Stored items
##############################
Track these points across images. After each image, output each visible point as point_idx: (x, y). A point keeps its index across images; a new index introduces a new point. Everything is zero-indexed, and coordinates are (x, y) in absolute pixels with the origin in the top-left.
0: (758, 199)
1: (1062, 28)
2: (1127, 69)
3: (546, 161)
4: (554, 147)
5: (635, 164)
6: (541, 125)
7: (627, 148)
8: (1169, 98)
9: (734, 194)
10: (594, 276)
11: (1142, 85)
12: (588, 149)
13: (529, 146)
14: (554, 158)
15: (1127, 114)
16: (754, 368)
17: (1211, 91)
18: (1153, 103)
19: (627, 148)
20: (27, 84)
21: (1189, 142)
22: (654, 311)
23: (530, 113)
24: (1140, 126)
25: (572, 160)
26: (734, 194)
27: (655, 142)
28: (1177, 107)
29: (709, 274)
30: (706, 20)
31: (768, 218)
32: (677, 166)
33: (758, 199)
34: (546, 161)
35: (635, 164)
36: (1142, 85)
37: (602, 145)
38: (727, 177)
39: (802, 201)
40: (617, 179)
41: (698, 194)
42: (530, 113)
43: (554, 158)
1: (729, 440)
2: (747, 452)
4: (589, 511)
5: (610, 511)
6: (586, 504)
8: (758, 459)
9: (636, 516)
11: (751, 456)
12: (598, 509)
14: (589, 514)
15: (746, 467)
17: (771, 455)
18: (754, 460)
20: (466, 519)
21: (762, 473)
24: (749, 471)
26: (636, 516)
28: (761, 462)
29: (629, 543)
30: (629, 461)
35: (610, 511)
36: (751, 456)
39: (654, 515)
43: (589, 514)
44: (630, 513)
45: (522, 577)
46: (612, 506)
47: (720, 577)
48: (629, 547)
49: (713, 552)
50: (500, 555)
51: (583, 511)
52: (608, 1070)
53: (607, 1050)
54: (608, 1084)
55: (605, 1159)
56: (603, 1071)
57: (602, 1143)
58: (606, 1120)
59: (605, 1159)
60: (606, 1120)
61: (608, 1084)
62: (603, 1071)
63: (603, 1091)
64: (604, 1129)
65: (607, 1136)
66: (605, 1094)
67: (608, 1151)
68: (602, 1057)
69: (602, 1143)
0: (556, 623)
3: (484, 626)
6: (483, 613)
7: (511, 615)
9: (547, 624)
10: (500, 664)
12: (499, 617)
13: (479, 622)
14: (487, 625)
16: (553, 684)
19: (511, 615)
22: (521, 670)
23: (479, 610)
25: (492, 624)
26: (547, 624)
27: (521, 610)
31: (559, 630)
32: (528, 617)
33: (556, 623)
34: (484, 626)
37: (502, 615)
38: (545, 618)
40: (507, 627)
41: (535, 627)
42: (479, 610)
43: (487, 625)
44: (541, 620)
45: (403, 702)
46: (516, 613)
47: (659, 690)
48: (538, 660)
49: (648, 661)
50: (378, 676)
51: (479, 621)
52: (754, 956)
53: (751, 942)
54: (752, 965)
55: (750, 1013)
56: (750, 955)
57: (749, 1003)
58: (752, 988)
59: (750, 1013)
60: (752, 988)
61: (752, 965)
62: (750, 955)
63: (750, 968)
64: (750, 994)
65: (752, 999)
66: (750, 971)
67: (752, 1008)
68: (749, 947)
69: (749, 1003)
##############################
PROBLEM DETAILS
Put each line of the listing above into a JSON list of strings, one string per line, and leave out any blank lines.

EXERCISE RESULT
[
  "Track these points across images. After each image, output each visible point as point_idx: (x, y). A point keeps its index across images; a new index introduces a new point. Everything is zero-indexed, and coordinates are (x, y) in absolute pixels with the origin in the top-left.",
  "0: (758, 199)",
  "1: (1062, 28)",
  "2: (1127, 69)",
  "3: (546, 161)",
  "4: (554, 147)",
  "5: (635, 164)",
  "6: (541, 125)",
  "7: (627, 148)",
  "8: (1169, 98)",
  "9: (734, 194)",
  "10: (594, 276)",
  "11: (1142, 85)",
  "12: (588, 149)",
  "13: (529, 146)",
  "14: (554, 158)",
  "15: (1127, 114)",
  "16: (754, 368)",
  "17: (1211, 91)",
  "18: (1153, 103)",
  "19: (627, 148)",
  "20: (27, 84)",
  "21: (1189, 142)",
  "22: (654, 311)",
  "23: (530, 113)",
  "24: (1140, 126)",
  "25: (572, 160)",
  "26: (734, 194)",
  "27: (655, 142)",
  "28: (1177, 107)",
  "29: (709, 274)",
  "30: (706, 20)",
  "31: (768, 218)",
  "32: (677, 166)",
  "33: (758, 199)",
  "34: (546, 161)",
  "35: (635, 164)",
  "36: (1142, 85)",
  "37: (602, 145)",
  "38: (727, 177)",
  "39: (802, 201)",
  "40: (617, 179)",
  "41: (698, 194)",
  "42: (530, 113)",
  "43: (554, 158)",
  "1: (729, 440)",
  "2: (747, 452)",
  "4: (589, 511)",
  "5: (610, 511)",
  "6: (586, 504)",
  "8: (758, 459)",
  "9: (636, 516)",
  "11: (751, 456)",
  "12: (598, 509)",
  "14: (589, 514)",
  "15: (746, 467)",
  "17: (771, 455)",
  "18: (754, 460)",
  "20: (466, 519)",
  "21: (762, 473)",
  "24: (749, 471)",
  "26: (636, 516)",
  "28: (761, 462)",
  "29: (629, 543)",
  "30: (629, 461)",
  "35: (610, 511)",
  "36: (751, 456)",
  "39: (654, 515)",
  "43: (589, 514)",
  "44: (630, 513)",
  "45: (522, 577)",
  "46: (612, 506)",
  "47: (720, 577)",
  "48: (629, 547)",
  "49: (713, 552)",
  "50: (500, 555)",
  "51: (583, 511)",
  "52: (608, 1070)",
  "53: (607, 1050)",
  "54: (608, 1084)",
  "55: (605, 1159)",
  "56: (603, 1071)",
  "57: (602, 1143)",
  "58: (606, 1120)",
  "59: (605, 1159)",
  "60: (606, 1120)",
  "61: (608, 1084)",
  "62: (603, 1071)",
  "63: (603, 1091)",
  "64: (604, 1129)",
  "65: (607, 1136)",
  "66: (605, 1094)",
  "67: (608, 1151)",
  "68: (602, 1057)",
  "69: (602, 1143)",
  "0: (556, 623)",
  "3: (484, 626)",
  "6: (483, 613)",
  "7: (511, 615)",
  "9: (547, 624)",
  "10: (500, 664)",
  "12: (499, 617)",
  "13: (479, 622)",
  "14: (487, 625)",
  "16: (553, 684)",
  "19: (511, 615)",
  "22: (521, 670)",
  "23: (479, 610)",
  "25: (492, 624)",
  "26: (547, 624)",
  "27: (521, 610)",
  "31: (559, 630)",
  "32: (528, 617)",
  "33: (556, 623)",
  "34: (484, 626)",
  "37: (502, 615)",
  "38: (545, 618)",
  "40: (507, 627)",
  "41: (535, 627)",
  "42: (479, 610)",
  "43: (487, 625)",
  "44: (541, 620)",
  "45: (403, 702)",
  "46: (516, 613)",
  "47: (659, 690)",
  "48: (538, 660)",
  "49: (648, 661)",
  "50: (378, 676)",
  "51: (479, 621)",
  "52: (754, 956)",
  "53: (751, 942)",
  "54: (752, 965)",
  "55: (750, 1013)",
  "56: (750, 955)",
  "57: (749, 1003)",
  "58: (752, 988)",
  "59: (750, 1013)",
  "60: (752, 988)",
  "61: (752, 965)",
  "62: (750, 955)",
  "63: (750, 968)",
  "64: (750, 994)",
  "65: (752, 999)",
  "66: (750, 971)",
  "67: (752, 1008)",
  "68: (749, 947)",
  "69: (749, 1003)"
]